> **SET EXERCISE**
Reproduce the listing below with "top-left" replaced by "upper-left" and every other word kept as is. Omit the pictures.

> **ENTRIES PROVIDED**
::::

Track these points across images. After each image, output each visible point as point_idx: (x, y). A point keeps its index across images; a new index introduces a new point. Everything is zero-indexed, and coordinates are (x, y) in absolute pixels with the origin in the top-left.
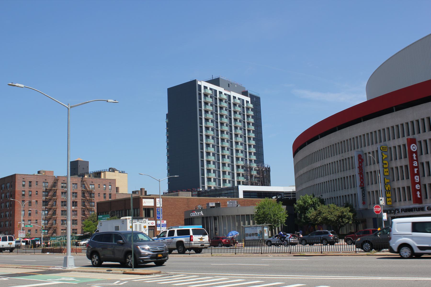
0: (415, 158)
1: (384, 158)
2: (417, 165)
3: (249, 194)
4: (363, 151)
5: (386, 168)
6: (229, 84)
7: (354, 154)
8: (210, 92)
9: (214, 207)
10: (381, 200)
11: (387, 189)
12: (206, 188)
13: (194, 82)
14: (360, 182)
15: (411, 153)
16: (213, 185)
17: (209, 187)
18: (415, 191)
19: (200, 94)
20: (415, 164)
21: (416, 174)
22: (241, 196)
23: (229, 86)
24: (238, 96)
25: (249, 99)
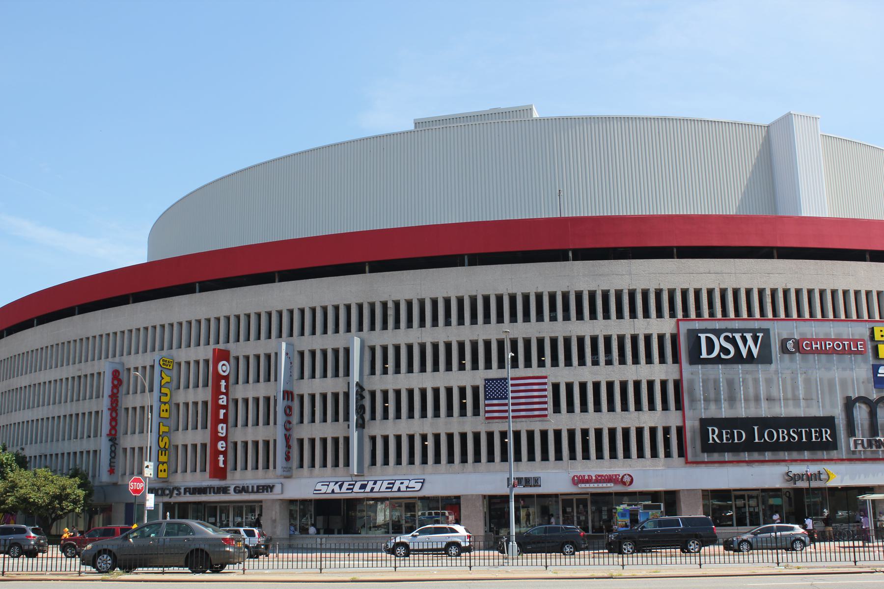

::::

> **TASK RESULT**
Track these points across images. After each image, output each visible point as point_idx: (x, y). A point keeps its index across images; a new index introduces a new point. Everything is zero-indexed, and coordinates are (x, y) in absolute pixels with the origin in the upper-left.
0: (415, 158)
1: (384, 158)
2: (417, 165)
3: (249, 194)
4: (363, 151)
5: (386, 168)
6: (229, 84)
7: (354, 154)
8: (210, 92)
9: (214, 207)
10: (381, 200)
11: (387, 189)
12: (206, 188)
13: (194, 82)
14: (360, 182)
15: (411, 153)
16: (213, 185)
17: (209, 187)
18: (415, 191)
19: (200, 94)
20: (415, 164)
21: (416, 174)
22: (241, 196)
23: (229, 86)
24: (238, 96)
25: (249, 99)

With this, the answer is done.